LISTED ENTRIES:
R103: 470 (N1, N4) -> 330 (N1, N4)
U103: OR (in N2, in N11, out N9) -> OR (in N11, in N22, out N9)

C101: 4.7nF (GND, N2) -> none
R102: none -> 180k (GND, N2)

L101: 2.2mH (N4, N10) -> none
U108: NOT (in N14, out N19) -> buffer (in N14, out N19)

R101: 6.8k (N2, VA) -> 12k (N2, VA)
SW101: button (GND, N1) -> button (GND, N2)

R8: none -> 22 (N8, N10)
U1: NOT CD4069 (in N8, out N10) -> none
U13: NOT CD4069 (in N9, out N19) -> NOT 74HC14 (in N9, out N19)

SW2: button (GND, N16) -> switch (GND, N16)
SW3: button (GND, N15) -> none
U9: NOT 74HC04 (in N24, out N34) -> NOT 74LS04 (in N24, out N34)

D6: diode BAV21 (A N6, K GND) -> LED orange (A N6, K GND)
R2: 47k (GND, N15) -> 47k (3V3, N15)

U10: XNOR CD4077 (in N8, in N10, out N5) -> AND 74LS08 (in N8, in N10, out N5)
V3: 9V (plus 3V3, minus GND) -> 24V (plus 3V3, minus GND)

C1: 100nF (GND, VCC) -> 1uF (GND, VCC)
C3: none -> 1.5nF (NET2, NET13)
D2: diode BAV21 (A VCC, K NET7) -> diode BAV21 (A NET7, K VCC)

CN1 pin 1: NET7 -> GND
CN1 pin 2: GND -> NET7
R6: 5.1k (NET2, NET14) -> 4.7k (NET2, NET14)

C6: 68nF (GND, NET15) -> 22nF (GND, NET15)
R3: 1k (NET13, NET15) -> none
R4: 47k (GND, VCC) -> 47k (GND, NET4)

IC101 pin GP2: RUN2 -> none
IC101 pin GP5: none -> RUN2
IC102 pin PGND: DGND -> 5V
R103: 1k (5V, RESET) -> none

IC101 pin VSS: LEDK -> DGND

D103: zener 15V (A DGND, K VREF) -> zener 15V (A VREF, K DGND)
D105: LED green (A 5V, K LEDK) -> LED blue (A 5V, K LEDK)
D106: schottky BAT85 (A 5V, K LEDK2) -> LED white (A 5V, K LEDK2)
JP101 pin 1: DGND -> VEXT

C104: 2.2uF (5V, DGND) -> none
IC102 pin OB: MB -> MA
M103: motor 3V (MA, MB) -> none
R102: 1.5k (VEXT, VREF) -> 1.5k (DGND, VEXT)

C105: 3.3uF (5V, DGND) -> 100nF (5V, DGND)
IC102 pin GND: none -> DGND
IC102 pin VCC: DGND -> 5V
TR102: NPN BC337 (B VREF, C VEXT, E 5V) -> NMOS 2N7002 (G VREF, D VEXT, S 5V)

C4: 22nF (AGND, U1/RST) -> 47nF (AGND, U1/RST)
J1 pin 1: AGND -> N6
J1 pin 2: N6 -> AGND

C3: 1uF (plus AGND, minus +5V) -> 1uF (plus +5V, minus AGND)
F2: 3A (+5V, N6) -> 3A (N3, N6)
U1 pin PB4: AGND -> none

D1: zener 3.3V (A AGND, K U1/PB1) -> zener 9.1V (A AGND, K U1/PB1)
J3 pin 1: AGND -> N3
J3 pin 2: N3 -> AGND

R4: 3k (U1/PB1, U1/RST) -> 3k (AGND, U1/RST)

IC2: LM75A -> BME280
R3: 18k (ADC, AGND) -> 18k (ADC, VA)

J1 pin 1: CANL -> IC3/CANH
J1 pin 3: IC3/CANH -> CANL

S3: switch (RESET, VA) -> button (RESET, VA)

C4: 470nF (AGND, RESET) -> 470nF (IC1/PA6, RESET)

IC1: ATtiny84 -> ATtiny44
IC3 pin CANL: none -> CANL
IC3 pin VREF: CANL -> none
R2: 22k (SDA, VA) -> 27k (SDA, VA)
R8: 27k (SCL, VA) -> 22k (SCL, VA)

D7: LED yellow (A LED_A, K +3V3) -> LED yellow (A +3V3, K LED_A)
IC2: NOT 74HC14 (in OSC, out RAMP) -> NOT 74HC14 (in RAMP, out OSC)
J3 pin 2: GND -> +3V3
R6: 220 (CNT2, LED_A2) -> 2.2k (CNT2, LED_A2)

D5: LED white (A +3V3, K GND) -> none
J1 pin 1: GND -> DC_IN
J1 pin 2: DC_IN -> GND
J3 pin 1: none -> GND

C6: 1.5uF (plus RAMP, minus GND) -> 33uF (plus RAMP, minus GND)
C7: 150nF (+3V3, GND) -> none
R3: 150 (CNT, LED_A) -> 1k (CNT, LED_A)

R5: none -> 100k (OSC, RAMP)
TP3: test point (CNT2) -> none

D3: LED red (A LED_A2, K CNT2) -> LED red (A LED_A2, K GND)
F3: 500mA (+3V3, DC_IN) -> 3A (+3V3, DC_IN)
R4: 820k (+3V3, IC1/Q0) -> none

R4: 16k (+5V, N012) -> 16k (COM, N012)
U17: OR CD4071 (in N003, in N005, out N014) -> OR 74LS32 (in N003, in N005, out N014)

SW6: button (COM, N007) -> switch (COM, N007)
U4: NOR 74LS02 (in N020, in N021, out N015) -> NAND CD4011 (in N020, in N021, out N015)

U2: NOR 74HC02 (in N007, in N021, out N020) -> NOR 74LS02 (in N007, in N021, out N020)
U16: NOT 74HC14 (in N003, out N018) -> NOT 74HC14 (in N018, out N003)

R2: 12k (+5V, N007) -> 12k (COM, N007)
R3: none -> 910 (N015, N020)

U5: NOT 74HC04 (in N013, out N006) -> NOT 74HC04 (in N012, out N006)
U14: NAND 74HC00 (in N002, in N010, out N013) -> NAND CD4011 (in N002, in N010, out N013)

THE PROBLEM:
Which lines run from the one containing "J3 pin 1: none -> GND" to the end of the entries above? Print them exactly, both ends included, and nothing else.

RESPONSE:
J3 pin 1: none -> GND

C6: 1.5uF (plus RAMP, minus GND) -> 33uF (plus RAMP, minus GND)
C7: 150nF (+3V3, GND) -> none
R3: 150 (CNT, LED_A) -> 1k (CNT, LED_A)

R5: none -> 100k (OSC, RAMP)
TP3: test point (CNT2) -> none

D3: LED red (A LED_A2, K CNT2) -> LED red (A LED_A2, K GND)
F3: 500mA (+3V3, DC_IN) -> 3A (+3V3, DC_IN)
R4: 820k (+3V3, IC1/Q0) -> none

R4: 16k (+5V, N012) -> 16k (COM, N012)
U17: OR CD4071 (in N003, in N005, out N014) -> OR 74LS32 (in N003, in N005, out N014)

SW6: button (COM, N007) -> switch (COM, N007)
U4: NOR 74LS02 (in N020, in N021, out N015) -> NAND CD4011 (in N020, in N021, out N015)

U2: NOR 74HC02 (in N007, in N021, out N020) -> NOR 74LS02 (in N007, in N021, out N020)
U16: NOT 74HC14 (in N003, out N018) -> NOT 74HC14 (in N018, out N003)

R2: 12k (+5V, N007) -> 12k (COM, N007)
R3: none -> 910 (N015, N020)

U5: NOT 74HC04 (in N013, out N006) -> NOT 74HC04 (in N012, out N006)
U14: NAND 74HC00 (in N002, in N010, out N013) -> NAND CD4011 (in N002, in N010, out N013)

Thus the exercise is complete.